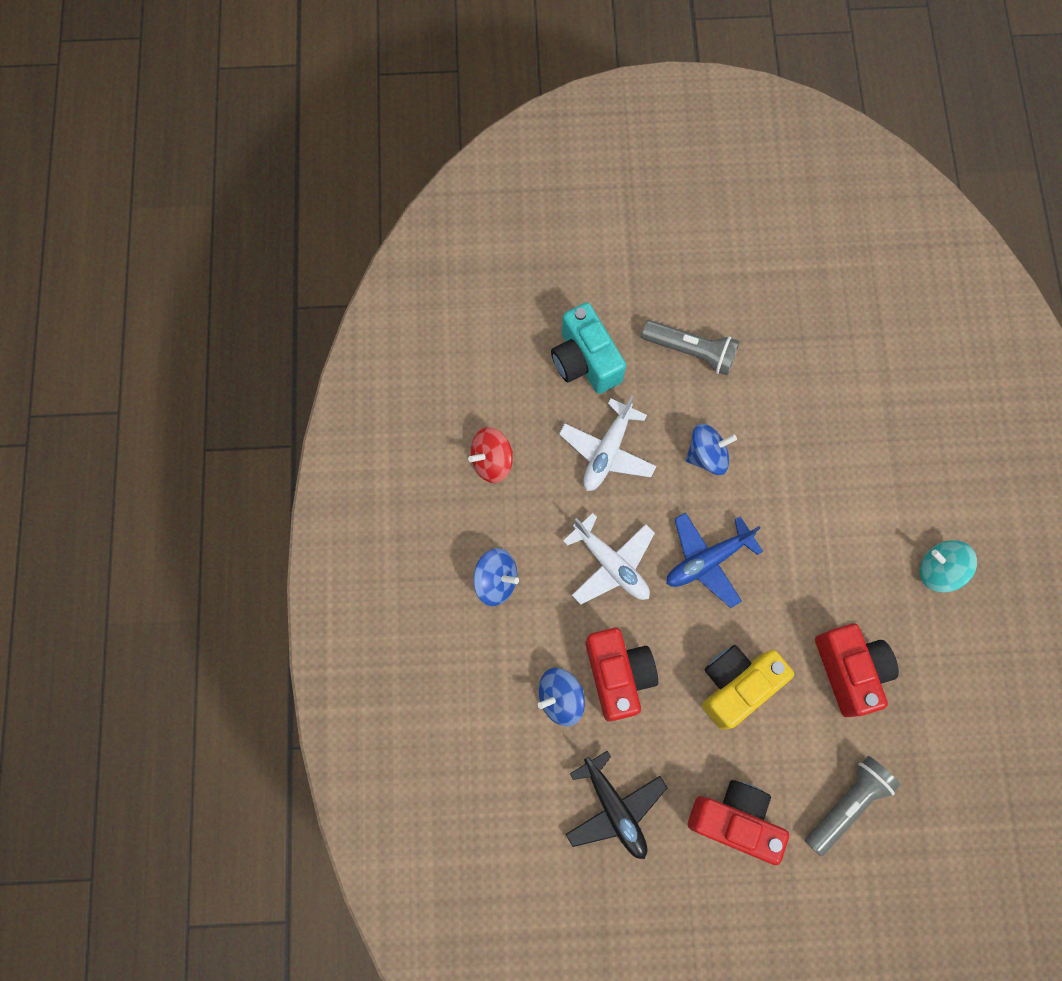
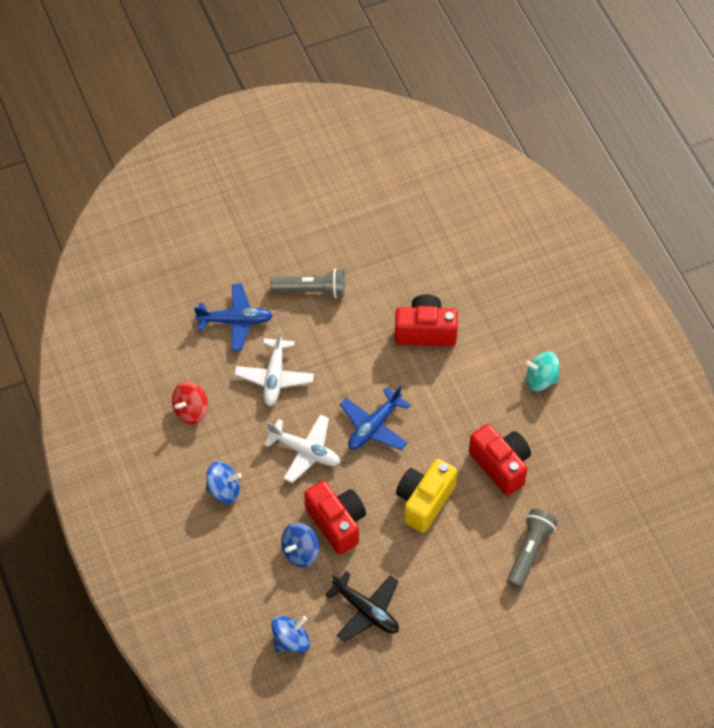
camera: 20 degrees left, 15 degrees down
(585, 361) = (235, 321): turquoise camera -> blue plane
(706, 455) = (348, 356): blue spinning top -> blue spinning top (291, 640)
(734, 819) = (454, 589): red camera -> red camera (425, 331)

* * *

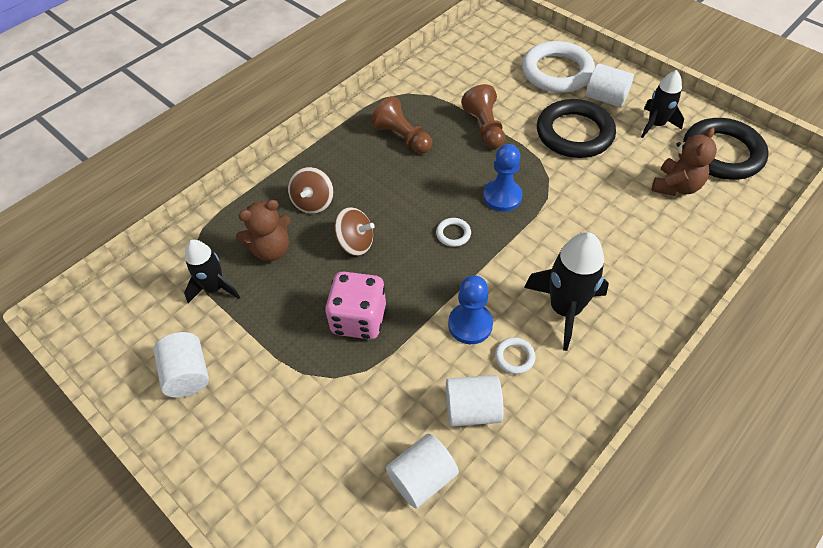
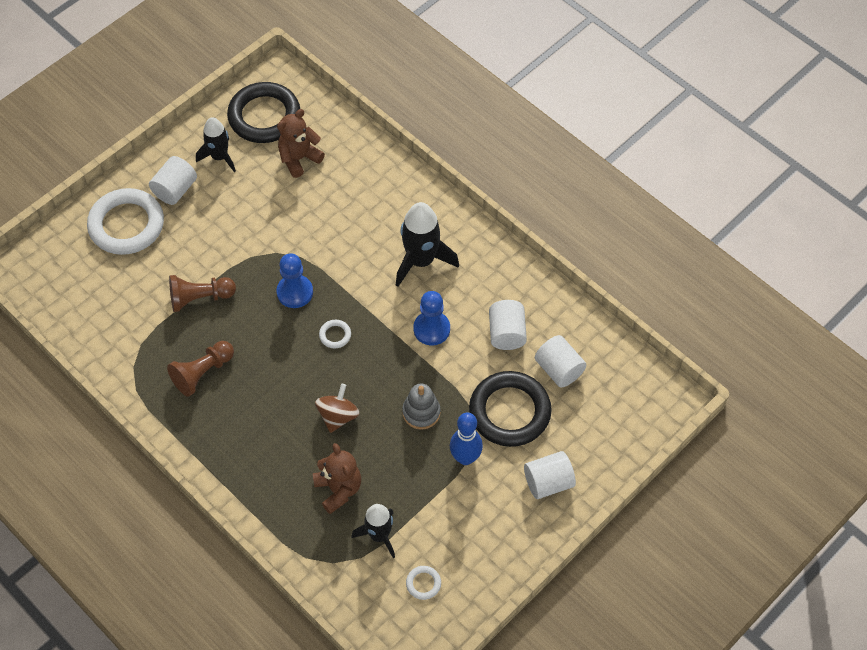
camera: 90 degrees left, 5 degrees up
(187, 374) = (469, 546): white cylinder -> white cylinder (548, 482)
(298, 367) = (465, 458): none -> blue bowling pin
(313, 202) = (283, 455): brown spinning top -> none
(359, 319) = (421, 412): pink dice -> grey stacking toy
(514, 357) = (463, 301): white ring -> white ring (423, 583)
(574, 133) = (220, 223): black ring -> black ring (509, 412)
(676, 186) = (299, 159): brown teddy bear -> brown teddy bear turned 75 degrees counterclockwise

--

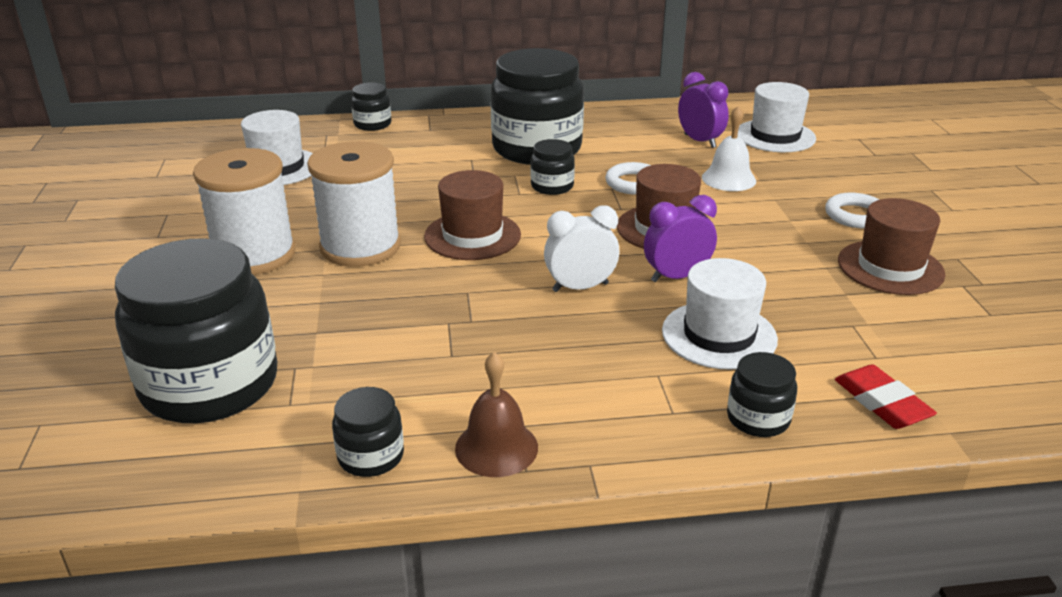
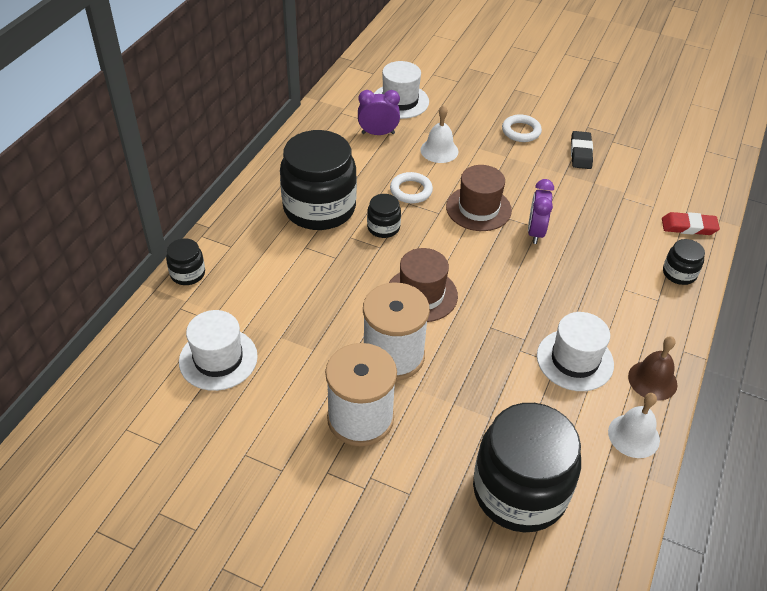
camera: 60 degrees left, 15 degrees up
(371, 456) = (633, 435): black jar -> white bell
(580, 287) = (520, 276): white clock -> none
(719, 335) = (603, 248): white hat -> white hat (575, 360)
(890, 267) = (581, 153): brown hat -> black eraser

- Your instructions:
When you reach the line in the material above that holds "(359, 319) = (421, 412): pink", begin reproducing lines exactly, and stop after the line that holds "(676, 186) = (299, 159): brown".

- Answer box:
(359, 319) = (421, 412): pink dice -> grey stacking toy
(514, 357) = (463, 301): white ring -> white ring (423, 583)
(574, 133) = (220, 223): black ring -> black ring (509, 412)
(676, 186) = (299, 159): brown teddy bear -> brown teddy bear turned 75 degrees counterclockwise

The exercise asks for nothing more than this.